Tally up the lines below with "relocated" in them. Answer with the number only.

### DATA EXTRACT
▼
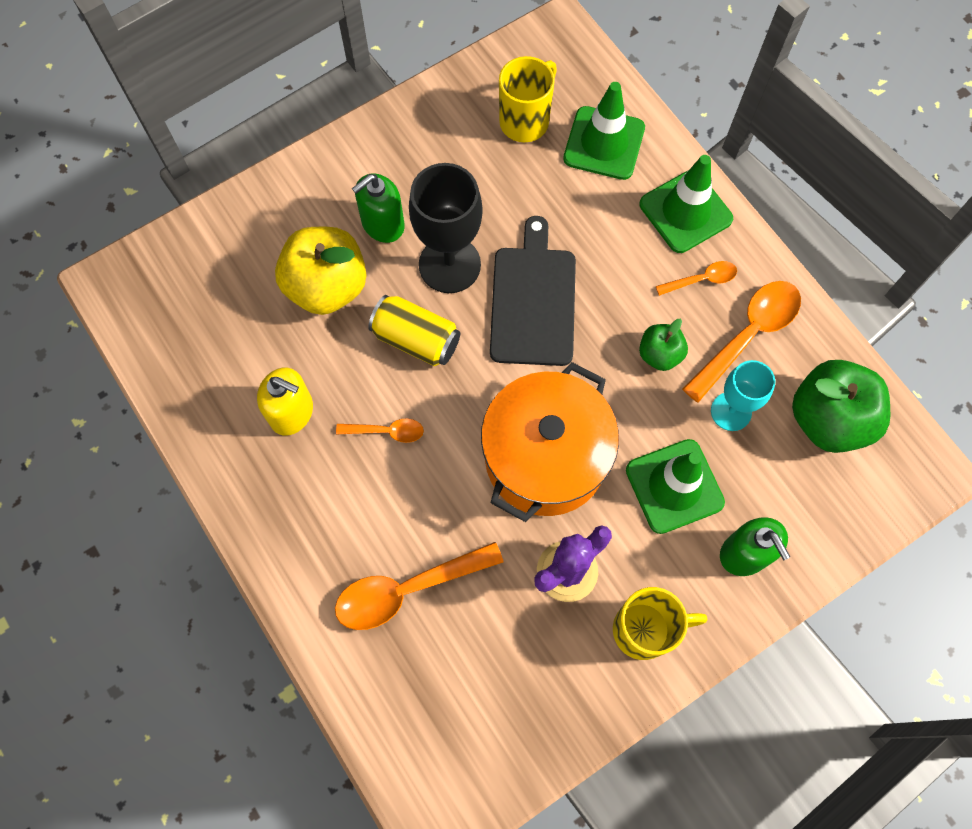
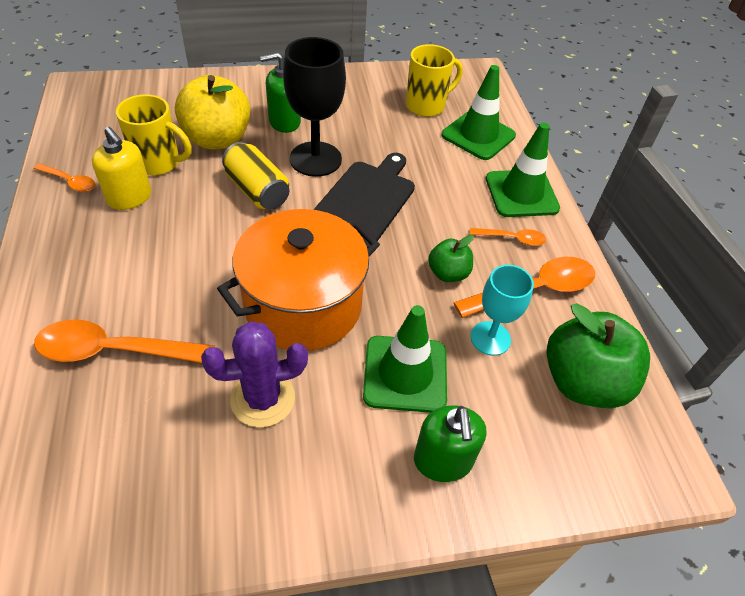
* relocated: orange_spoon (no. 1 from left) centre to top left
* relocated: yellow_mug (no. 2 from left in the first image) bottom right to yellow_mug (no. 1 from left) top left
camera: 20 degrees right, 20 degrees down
▲
### RESPONSE AREA
2